START EXTRACTED MATERIAL
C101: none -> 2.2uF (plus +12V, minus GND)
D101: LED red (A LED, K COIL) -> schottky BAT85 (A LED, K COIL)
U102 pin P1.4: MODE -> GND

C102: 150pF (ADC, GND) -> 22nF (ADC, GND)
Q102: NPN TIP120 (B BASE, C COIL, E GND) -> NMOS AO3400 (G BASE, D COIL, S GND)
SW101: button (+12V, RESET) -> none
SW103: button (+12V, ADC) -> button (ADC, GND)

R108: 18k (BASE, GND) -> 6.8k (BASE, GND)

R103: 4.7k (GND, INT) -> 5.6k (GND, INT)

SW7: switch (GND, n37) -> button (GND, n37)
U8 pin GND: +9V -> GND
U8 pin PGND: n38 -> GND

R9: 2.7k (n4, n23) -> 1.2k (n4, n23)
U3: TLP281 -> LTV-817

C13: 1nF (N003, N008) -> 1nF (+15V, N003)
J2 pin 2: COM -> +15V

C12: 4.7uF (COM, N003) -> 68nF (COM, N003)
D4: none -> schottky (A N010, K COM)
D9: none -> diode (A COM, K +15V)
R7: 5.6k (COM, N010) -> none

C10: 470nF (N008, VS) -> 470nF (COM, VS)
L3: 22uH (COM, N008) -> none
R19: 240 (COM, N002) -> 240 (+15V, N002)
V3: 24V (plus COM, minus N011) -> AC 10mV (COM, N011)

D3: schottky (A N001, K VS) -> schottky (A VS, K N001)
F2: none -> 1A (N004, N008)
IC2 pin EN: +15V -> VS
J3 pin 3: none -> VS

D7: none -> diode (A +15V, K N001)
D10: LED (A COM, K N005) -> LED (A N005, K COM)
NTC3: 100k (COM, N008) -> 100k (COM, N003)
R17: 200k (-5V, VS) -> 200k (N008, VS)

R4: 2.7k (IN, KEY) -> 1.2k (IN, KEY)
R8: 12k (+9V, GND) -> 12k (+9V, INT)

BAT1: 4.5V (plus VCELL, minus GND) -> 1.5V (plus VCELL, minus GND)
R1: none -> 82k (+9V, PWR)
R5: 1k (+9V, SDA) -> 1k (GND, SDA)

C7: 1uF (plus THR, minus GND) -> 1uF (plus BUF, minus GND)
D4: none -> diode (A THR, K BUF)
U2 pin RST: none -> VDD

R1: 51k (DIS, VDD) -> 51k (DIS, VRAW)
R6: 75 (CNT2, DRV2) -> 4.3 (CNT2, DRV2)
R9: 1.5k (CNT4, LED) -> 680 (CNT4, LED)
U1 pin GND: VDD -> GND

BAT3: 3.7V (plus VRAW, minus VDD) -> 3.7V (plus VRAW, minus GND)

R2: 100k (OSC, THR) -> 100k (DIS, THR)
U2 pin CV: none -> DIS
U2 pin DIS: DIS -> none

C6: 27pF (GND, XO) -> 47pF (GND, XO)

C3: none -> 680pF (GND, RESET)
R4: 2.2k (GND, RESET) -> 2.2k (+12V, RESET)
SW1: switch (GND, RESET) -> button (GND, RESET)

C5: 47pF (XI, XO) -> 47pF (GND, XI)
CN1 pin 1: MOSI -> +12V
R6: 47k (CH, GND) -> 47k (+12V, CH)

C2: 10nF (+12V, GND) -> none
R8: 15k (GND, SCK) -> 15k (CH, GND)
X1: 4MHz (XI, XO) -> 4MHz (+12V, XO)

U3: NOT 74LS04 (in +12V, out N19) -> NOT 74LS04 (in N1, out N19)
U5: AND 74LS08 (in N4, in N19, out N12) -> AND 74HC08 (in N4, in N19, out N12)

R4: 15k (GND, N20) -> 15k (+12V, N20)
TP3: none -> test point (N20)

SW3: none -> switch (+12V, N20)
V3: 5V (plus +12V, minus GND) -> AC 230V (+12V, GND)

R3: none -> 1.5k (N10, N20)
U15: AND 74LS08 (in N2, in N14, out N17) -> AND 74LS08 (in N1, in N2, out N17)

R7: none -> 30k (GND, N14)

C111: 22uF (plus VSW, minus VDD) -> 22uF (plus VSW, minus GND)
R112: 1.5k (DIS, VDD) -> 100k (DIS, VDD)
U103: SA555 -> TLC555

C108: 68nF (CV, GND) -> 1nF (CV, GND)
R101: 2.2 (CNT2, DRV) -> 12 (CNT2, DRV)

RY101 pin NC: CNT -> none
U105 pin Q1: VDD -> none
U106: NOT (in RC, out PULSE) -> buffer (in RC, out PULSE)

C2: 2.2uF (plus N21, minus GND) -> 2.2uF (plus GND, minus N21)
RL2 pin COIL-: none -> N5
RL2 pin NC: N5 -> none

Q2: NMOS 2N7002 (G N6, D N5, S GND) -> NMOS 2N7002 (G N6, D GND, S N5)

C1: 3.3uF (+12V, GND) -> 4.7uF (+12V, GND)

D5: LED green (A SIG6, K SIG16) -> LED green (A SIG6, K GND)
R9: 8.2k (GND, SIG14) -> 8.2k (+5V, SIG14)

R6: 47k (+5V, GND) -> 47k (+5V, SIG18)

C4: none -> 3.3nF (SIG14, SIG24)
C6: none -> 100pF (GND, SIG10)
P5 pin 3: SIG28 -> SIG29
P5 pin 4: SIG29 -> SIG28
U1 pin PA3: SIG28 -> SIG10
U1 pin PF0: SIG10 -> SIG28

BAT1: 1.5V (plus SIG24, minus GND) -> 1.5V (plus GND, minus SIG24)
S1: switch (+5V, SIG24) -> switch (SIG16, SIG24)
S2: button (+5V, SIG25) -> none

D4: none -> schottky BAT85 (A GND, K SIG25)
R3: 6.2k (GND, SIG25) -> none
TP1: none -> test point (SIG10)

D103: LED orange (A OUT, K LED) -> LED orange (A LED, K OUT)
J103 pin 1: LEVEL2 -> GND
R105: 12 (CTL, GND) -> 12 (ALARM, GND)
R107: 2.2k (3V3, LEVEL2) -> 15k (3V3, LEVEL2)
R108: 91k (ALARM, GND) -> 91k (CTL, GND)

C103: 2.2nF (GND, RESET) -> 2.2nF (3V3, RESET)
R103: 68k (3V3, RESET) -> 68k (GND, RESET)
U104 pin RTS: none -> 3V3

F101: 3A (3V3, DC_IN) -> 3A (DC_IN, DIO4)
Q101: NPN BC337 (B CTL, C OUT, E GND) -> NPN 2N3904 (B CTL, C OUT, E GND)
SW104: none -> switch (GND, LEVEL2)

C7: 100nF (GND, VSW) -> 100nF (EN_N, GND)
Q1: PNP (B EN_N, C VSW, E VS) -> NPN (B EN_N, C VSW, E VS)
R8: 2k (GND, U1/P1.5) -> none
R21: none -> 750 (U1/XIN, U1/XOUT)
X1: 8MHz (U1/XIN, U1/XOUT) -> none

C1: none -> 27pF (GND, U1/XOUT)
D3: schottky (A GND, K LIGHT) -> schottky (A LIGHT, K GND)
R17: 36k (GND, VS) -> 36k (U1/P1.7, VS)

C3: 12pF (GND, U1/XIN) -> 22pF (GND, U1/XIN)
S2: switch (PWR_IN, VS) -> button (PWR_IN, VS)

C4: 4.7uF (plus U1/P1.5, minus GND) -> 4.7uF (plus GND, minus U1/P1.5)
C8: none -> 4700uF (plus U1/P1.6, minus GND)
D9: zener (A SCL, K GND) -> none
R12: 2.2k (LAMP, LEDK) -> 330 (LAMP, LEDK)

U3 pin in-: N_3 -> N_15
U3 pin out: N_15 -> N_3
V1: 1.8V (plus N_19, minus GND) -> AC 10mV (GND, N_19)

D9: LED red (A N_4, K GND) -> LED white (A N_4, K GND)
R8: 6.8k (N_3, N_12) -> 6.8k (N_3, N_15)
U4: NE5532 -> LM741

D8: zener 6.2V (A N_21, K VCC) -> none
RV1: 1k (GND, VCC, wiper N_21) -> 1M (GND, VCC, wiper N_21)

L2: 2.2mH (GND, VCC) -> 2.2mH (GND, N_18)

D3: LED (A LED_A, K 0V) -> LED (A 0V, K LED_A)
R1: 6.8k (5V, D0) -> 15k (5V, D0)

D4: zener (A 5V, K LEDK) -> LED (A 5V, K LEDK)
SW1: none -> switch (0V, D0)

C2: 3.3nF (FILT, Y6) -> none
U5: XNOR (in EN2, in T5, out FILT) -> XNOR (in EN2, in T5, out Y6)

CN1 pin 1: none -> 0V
END EXTRACTED MATERIAL
## ABOUT THIS EXERCISE
An exact copy of the lines above between the line holding "U3 pin in-: N_3 -> N_15" and the line holding "D8: zener 6.2V (A N_21, K VCC) -> none", inclusive, is the whole answer.

## THE COMPLETED TASK
U3 pin in-: N_3 -> N_15
U3 pin out: N_15 -> N_3
V1: 1.8V (plus N_19, minus GND) -> AC 10mV (GND, N_19)

D9: LED red (A N_4, K GND) -> LED white (A N_4, K GND)
R8: 6.8k (N_3, N_12) -> 6.8k (N_3, N_15)
U4: NE5532 -> LM741

D8: zener 6.2V (A N_21, K VCC) -> none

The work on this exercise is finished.